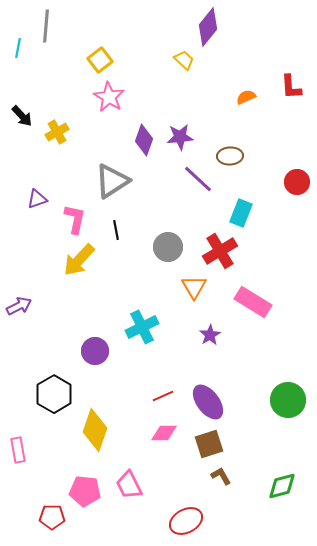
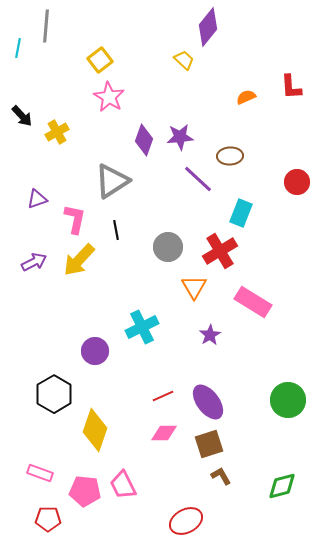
purple arrow at (19, 306): moved 15 px right, 44 px up
pink rectangle at (18, 450): moved 22 px right, 23 px down; rotated 60 degrees counterclockwise
pink trapezoid at (129, 485): moved 6 px left
red pentagon at (52, 517): moved 4 px left, 2 px down
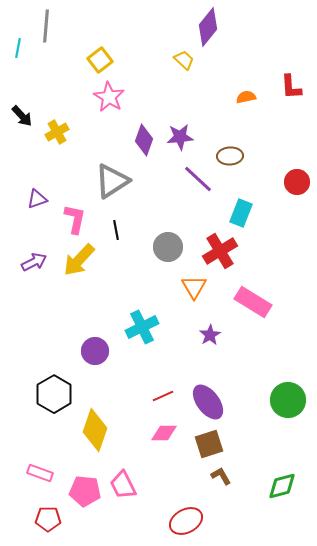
orange semicircle at (246, 97): rotated 12 degrees clockwise
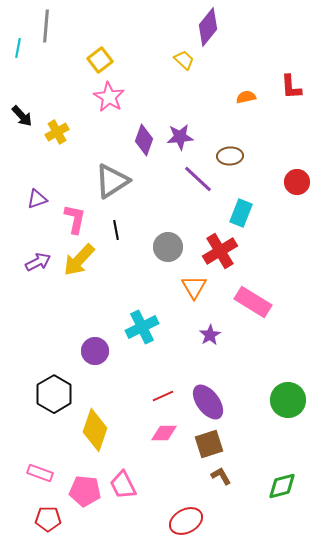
purple arrow at (34, 262): moved 4 px right
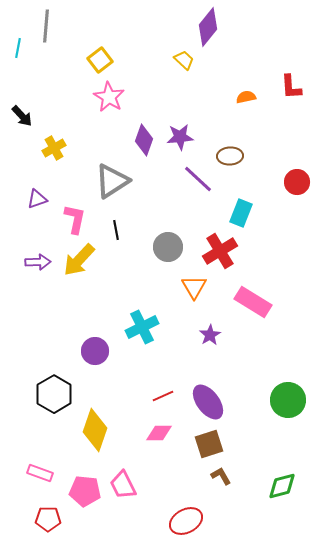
yellow cross at (57, 132): moved 3 px left, 16 px down
purple arrow at (38, 262): rotated 25 degrees clockwise
pink diamond at (164, 433): moved 5 px left
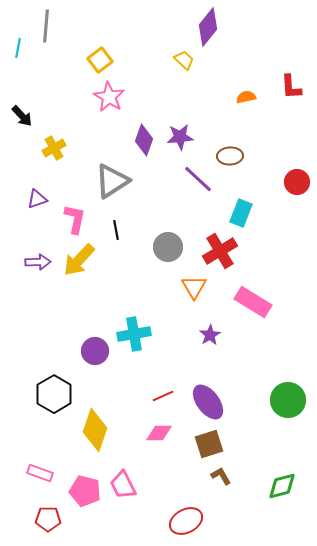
cyan cross at (142, 327): moved 8 px left, 7 px down; rotated 16 degrees clockwise
pink pentagon at (85, 491): rotated 8 degrees clockwise
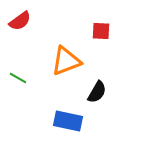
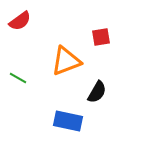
red square: moved 6 px down; rotated 12 degrees counterclockwise
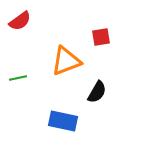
green line: rotated 42 degrees counterclockwise
blue rectangle: moved 5 px left
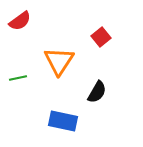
red square: rotated 30 degrees counterclockwise
orange triangle: moved 7 px left; rotated 36 degrees counterclockwise
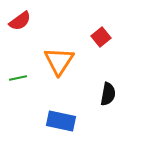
black semicircle: moved 11 px right, 2 px down; rotated 20 degrees counterclockwise
blue rectangle: moved 2 px left
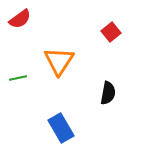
red semicircle: moved 2 px up
red square: moved 10 px right, 5 px up
black semicircle: moved 1 px up
blue rectangle: moved 7 px down; rotated 48 degrees clockwise
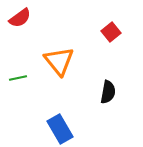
red semicircle: moved 1 px up
orange triangle: rotated 12 degrees counterclockwise
black semicircle: moved 1 px up
blue rectangle: moved 1 px left, 1 px down
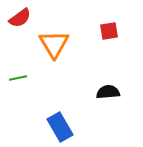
red square: moved 2 px left, 1 px up; rotated 30 degrees clockwise
orange triangle: moved 5 px left, 17 px up; rotated 8 degrees clockwise
black semicircle: rotated 105 degrees counterclockwise
blue rectangle: moved 2 px up
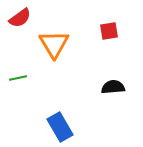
black semicircle: moved 5 px right, 5 px up
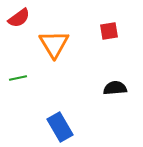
red semicircle: moved 1 px left
black semicircle: moved 2 px right, 1 px down
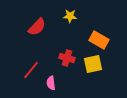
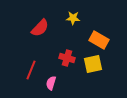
yellow star: moved 3 px right, 2 px down
red semicircle: moved 3 px right, 1 px down
red line: rotated 18 degrees counterclockwise
pink semicircle: rotated 24 degrees clockwise
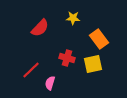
orange rectangle: moved 1 px up; rotated 24 degrees clockwise
red line: rotated 24 degrees clockwise
pink semicircle: moved 1 px left
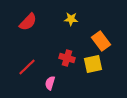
yellow star: moved 2 px left, 1 px down
red semicircle: moved 12 px left, 6 px up
orange rectangle: moved 2 px right, 2 px down
red line: moved 4 px left, 3 px up
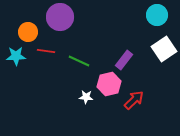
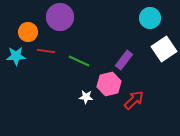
cyan circle: moved 7 px left, 3 px down
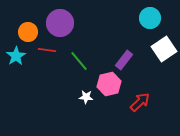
purple circle: moved 6 px down
red line: moved 1 px right, 1 px up
cyan star: rotated 30 degrees counterclockwise
green line: rotated 25 degrees clockwise
red arrow: moved 6 px right, 2 px down
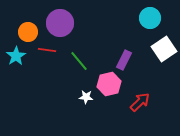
purple rectangle: rotated 12 degrees counterclockwise
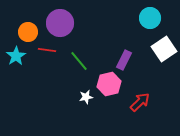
white star: rotated 16 degrees counterclockwise
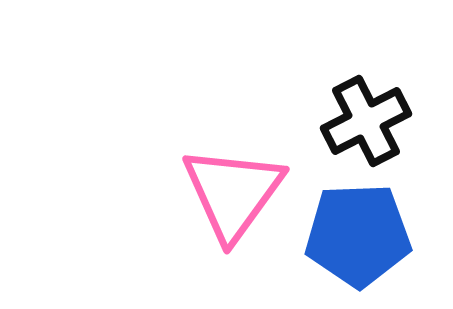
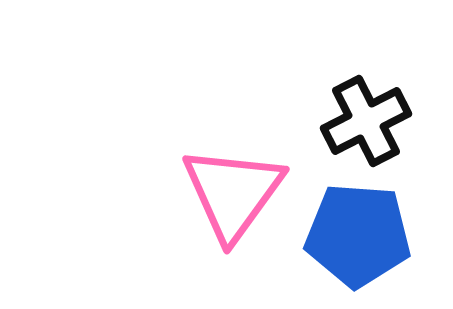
blue pentagon: rotated 6 degrees clockwise
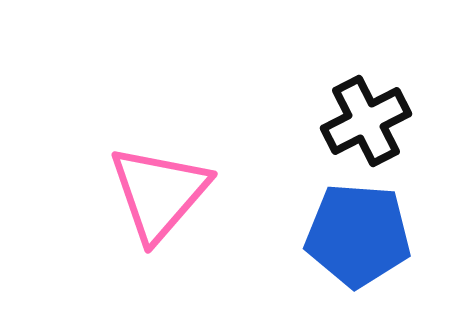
pink triangle: moved 74 px left; rotated 5 degrees clockwise
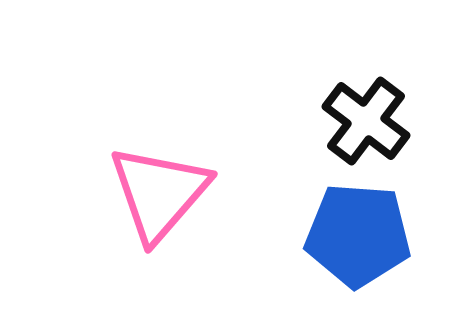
black cross: rotated 26 degrees counterclockwise
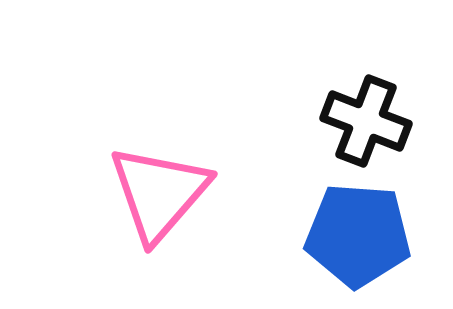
black cross: rotated 16 degrees counterclockwise
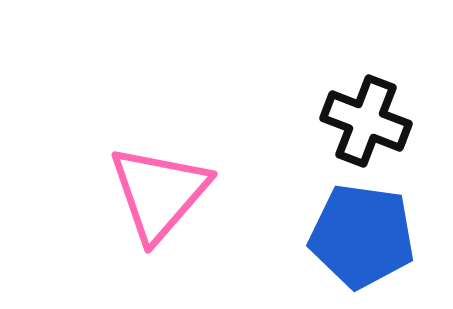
blue pentagon: moved 4 px right, 1 px down; rotated 4 degrees clockwise
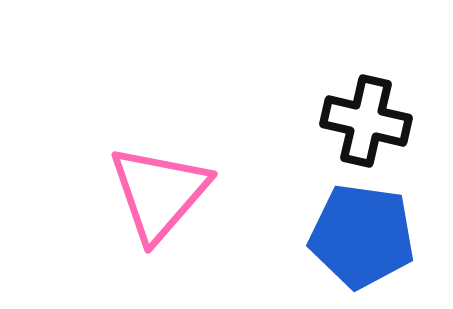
black cross: rotated 8 degrees counterclockwise
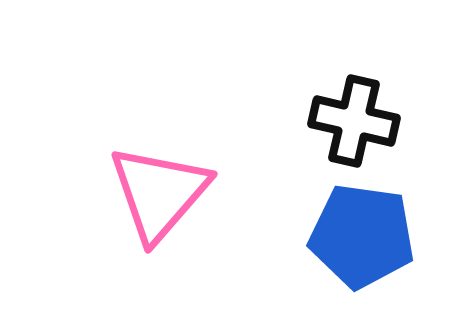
black cross: moved 12 px left
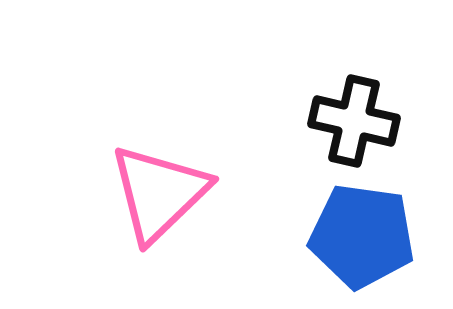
pink triangle: rotated 5 degrees clockwise
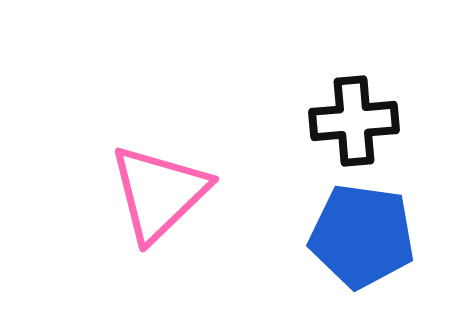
black cross: rotated 18 degrees counterclockwise
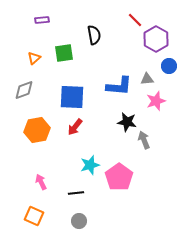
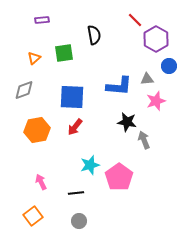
orange square: moved 1 px left; rotated 30 degrees clockwise
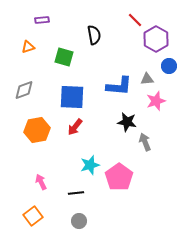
green square: moved 4 px down; rotated 24 degrees clockwise
orange triangle: moved 6 px left, 11 px up; rotated 24 degrees clockwise
gray arrow: moved 1 px right, 2 px down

========================

Work required >> Can you transcribe the lines word for word, starting at the line containing "red semicircle: moved 2 px up" and ending at the line containing "black semicircle: moved 5 px right, 5 px up", with both of those included and the pictures left out?

Task solution >>
red semicircle: moved 2 px up
red square: moved 10 px right, 5 px up
black semicircle: moved 1 px up
blue rectangle: moved 7 px down; rotated 48 degrees clockwise
red semicircle: moved 1 px up
orange triangle: rotated 12 degrees counterclockwise
black semicircle: moved 1 px up
blue rectangle: moved 1 px left, 1 px down
red square: moved 2 px left, 1 px up; rotated 30 degrees clockwise
orange triangle: moved 5 px left, 17 px up; rotated 8 degrees clockwise
black semicircle: rotated 105 degrees counterclockwise
blue rectangle: moved 2 px up
black semicircle: moved 5 px right, 5 px up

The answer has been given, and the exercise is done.